> _The data_:
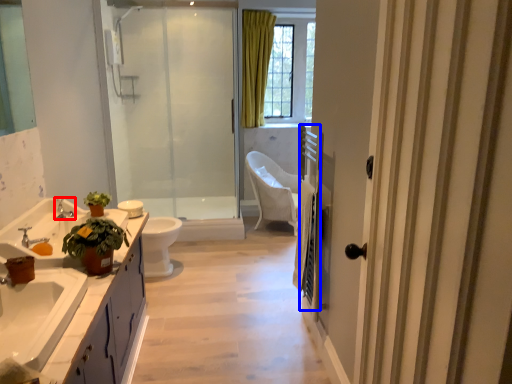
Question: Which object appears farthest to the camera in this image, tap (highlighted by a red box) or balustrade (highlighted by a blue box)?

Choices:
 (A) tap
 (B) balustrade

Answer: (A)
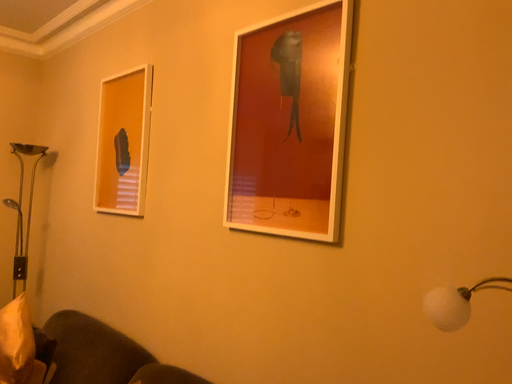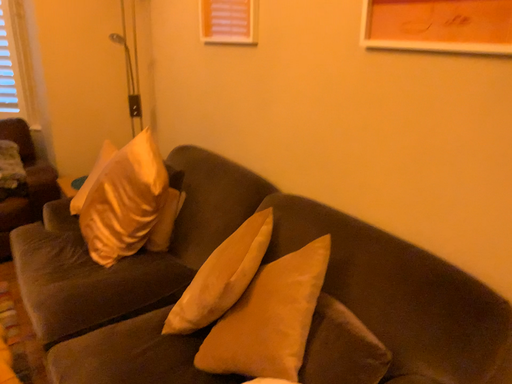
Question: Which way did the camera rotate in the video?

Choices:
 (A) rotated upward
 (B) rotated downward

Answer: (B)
* * *
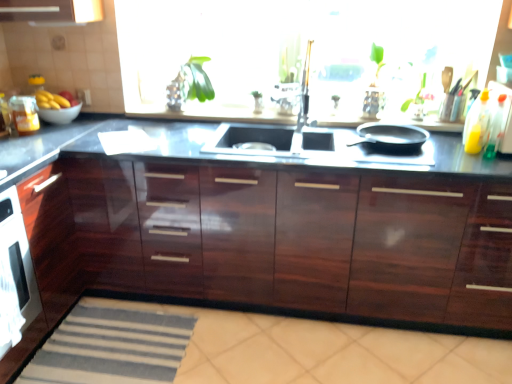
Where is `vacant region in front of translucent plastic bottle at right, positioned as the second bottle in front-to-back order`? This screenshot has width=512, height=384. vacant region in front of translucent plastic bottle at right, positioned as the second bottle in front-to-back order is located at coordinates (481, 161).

> _Job_: Transcribe the lines from the one containing "Question: Which object" through the one containing "(B) rotated downward", including both, and leave out the pictures.

> _Solution_:
Question: Which object appears farthest to the camera in this image, tap (highlighted by a red box) or balustrade (highlighted by a blue box)?

Choices:
 (A) tap
 (B) balustrade

Answer: (A)
Question: Which way did the camera rotate in the video?

Choices:
 (A) rotated upward
 (B) rotated downward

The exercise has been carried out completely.